* **Prompt**
In the listing below, find the line containing "pink cross: (340, 139) -> (266, 191), moved" and the line containing "green L-shape: (84, 265)". Repeat exactly those two lines and every line between them, nothing more.

* **Extracted data**
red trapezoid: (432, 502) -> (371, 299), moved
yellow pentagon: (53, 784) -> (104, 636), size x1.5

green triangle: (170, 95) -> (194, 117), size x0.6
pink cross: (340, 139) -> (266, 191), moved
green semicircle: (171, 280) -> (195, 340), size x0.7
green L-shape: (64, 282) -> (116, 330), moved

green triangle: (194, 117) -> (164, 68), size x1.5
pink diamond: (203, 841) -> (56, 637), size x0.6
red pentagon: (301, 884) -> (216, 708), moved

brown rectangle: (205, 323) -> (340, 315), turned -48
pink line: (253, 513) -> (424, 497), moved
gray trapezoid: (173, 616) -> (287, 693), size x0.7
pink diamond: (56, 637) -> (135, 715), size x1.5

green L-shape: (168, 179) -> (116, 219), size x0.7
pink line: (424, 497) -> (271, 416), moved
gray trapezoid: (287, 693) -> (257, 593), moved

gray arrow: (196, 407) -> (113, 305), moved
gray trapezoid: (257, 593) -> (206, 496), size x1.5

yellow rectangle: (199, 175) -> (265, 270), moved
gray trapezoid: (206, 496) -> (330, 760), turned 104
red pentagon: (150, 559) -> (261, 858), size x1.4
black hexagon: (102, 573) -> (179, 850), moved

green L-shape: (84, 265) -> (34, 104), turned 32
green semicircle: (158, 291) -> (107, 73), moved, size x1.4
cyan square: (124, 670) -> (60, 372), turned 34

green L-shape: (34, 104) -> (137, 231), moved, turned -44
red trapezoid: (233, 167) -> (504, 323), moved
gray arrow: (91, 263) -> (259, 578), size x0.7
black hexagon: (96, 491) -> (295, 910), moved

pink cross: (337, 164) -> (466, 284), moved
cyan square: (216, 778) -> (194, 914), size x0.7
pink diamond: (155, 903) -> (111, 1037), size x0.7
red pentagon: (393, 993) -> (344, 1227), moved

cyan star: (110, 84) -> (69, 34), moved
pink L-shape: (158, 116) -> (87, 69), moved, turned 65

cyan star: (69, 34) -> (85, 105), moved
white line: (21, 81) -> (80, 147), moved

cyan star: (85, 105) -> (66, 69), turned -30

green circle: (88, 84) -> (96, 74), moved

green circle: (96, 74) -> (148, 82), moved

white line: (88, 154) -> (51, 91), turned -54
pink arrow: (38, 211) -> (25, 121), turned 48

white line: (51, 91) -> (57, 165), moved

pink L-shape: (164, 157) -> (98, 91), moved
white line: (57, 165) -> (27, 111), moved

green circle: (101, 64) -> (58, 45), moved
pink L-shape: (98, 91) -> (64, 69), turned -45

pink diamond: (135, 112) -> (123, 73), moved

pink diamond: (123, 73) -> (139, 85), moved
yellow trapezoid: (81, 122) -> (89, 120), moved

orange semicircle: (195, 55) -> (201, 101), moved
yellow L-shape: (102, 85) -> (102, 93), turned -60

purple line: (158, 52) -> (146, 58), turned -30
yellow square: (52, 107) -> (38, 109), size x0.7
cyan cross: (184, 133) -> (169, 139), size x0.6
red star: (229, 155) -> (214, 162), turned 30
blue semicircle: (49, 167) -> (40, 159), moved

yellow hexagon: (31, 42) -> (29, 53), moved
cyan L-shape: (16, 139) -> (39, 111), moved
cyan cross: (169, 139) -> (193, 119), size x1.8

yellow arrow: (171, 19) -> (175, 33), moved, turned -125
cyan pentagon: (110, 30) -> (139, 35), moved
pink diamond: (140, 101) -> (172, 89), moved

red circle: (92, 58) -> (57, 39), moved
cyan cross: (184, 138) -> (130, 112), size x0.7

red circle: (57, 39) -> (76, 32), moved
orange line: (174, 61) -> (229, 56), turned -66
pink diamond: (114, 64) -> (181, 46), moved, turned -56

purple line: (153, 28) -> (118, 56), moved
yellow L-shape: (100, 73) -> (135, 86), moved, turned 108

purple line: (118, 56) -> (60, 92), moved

* **Answer space**
pink cross: (340, 139) -> (266, 191), moved
green semicircle: (171, 280) -> (195, 340), size x0.7
green L-shape: (64, 282) -> (116, 330), moved

green triangle: (194, 117) -> (164, 68), size x1.5
pink diamond: (203, 841) -> (56, 637), size x0.6
red pentagon: (301, 884) -> (216, 708), moved

brown rectangle: (205, 323) -> (340, 315), turned -48
pink line: (253, 513) -> (424, 497), moved
gray trapezoid: (173, 616) -> (287, 693), size x0.7
pink diamond: (56, 637) -> (135, 715), size x1.5

green L-shape: (168, 179) -> (116, 219), size x0.7
pink line: (424, 497) -> (271, 416), moved
gray trapezoid: (287, 693) -> (257, 593), moved

gray arrow: (196, 407) -> (113, 305), moved
gray trapezoid: (257, 593) -> (206, 496), size x1.5

yellow rectangle: (199, 175) -> (265, 270), moved
gray trapezoid: (206, 496) -> (330, 760), turned 104
red pentagon: (150, 559) -> (261, 858), size x1.4
black hexagon: (102, 573) -> (179, 850), moved

green L-shape: (84, 265) -> (34, 104), turned 32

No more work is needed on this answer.